[Your assignment]: Find the count of lines in the material below that include the word "degrees". State nothing but that number.
═══ Given data ═══
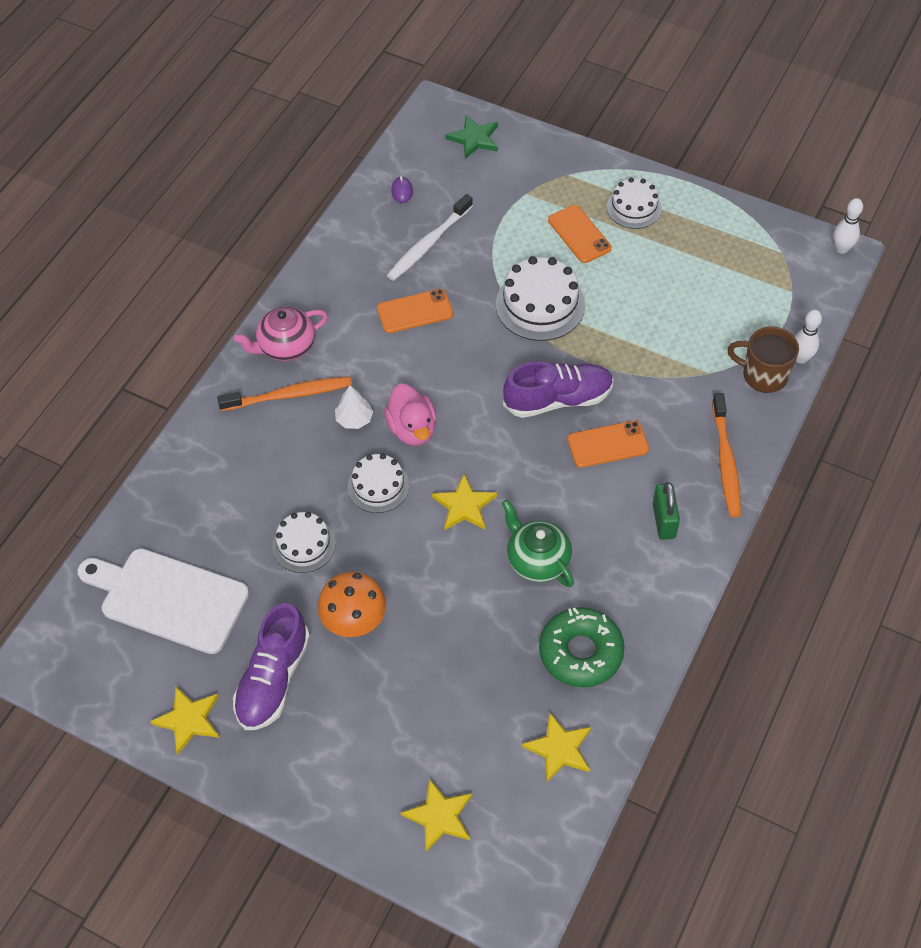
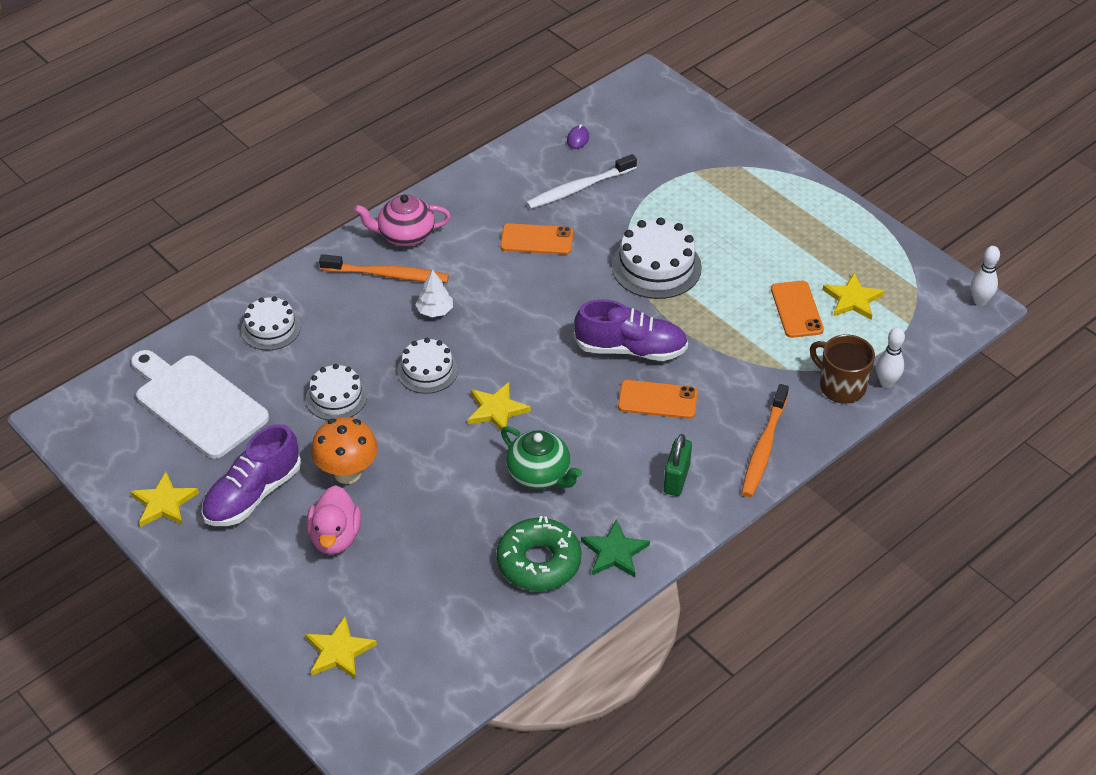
camera: 20 degrees right, 10 degrees down
(412, 429) = (483, 334): pink duck -> pink duck (335, 537)
(474, 139) = (668, 113): green star -> green star (614, 552)
(537, 560) = (539, 474): green teapot -> green teapot turned 150 degrees clockwise
(559, 749) = (476, 634): yellow star -> yellow star (852, 299)
(579, 234) = (725, 218): orange phone -> orange phone (796, 309)
(634, 208) = (790, 210): white cake -> white cake (270, 328)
═══
[Response area]: 2